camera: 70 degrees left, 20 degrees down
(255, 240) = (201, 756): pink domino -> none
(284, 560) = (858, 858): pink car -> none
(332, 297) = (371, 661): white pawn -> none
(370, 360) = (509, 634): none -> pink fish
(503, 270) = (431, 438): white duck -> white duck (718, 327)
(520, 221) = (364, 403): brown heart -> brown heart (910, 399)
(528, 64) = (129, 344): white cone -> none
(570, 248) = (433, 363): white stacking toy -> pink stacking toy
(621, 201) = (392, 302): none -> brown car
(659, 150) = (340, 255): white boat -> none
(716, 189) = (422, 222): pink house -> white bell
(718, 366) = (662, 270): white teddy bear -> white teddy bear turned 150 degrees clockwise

—————

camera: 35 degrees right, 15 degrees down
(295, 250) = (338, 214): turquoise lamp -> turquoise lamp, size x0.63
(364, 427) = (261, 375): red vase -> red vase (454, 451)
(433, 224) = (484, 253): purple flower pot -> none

—————

• _The problem_
Your answer should be the exact lines above from the one with "camera: 70 degrees left, 20 degrees down" through the one with "(718, 366) = (662, 270): white", both included, and nothing besides.

• _Response to the task_
camera: 70 degrees left, 20 degrees down
(255, 240) = (201, 756): pink domino -> none
(284, 560) = (858, 858): pink car -> none
(332, 297) = (371, 661): white pawn -> none
(370, 360) = (509, 634): none -> pink fish
(503, 270) = (431, 438): white duck -> white duck (718, 327)
(520, 221) = (364, 403): brown heart -> brown heart (910, 399)
(528, 64) = (129, 344): white cone -> none
(570, 248) = (433, 363): white stacking toy -> pink stacking toy
(621, 201) = (392, 302): none -> brown car
(659, 150) = (340, 255): white boat -> none
(716, 189) = (422, 222): pink house -> white bell
(718, 366) = (662, 270): white teddy bear -> white teddy bear turned 150 degrees clockwise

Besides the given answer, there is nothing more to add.